Before-and-after scene images:
========================================

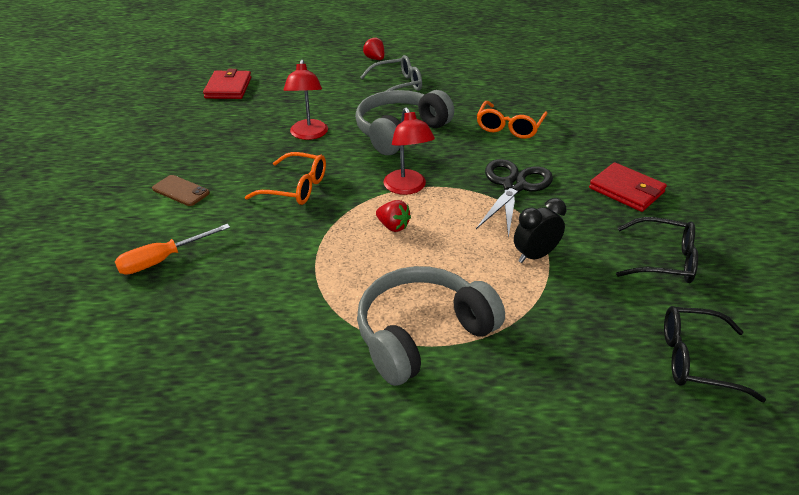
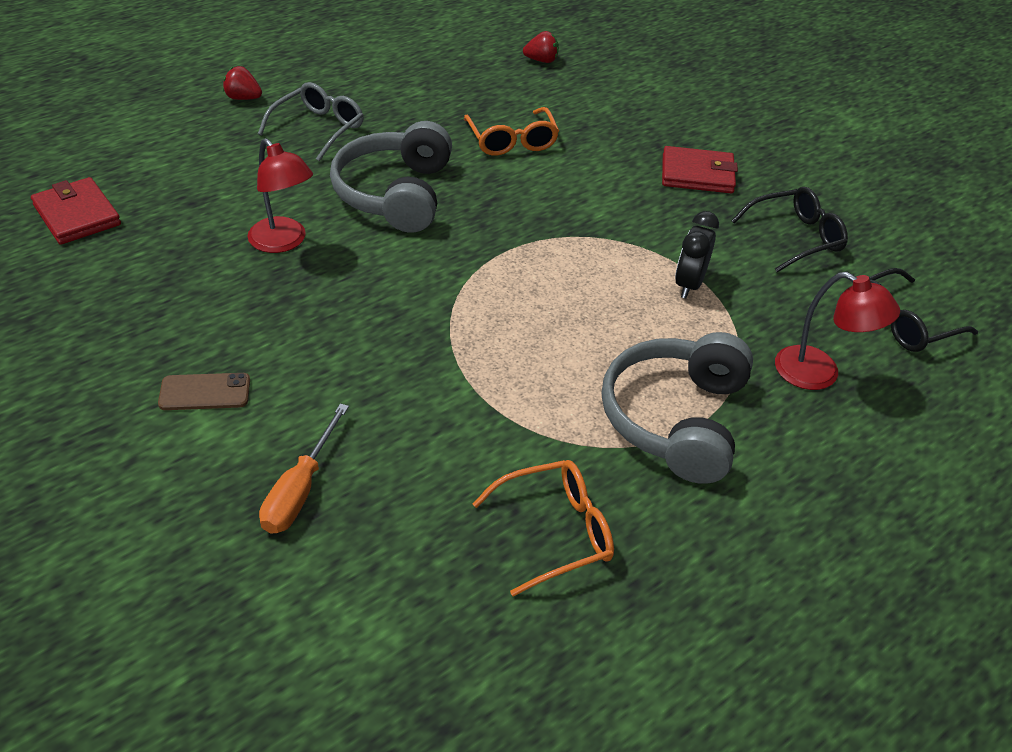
camera: 40 degrees left, 5 degrees up
(296, 188) = (354, 320): orange glasses -> orange glasses (555, 532)
(393, 226) = (520, 317): red strawberry -> red strawberry (541, 60)
(407, 188) = (484, 263): red lamp -> red lamp (819, 374)
(514, 186) = (591, 214): black scissors -> none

========================================

**REQUIREMENT**
Reproduce the data word for word; no pictures.

**OUTPUT BELOW**
camera: 40 degrees left, 5 degrees up
(296, 188) = (354, 320): orange glasses -> orange glasses (555, 532)
(393, 226) = (520, 317): red strawberry -> red strawberry (541, 60)
(407, 188) = (484, 263): red lamp -> red lamp (819, 374)
(514, 186) = (591, 214): black scissors -> none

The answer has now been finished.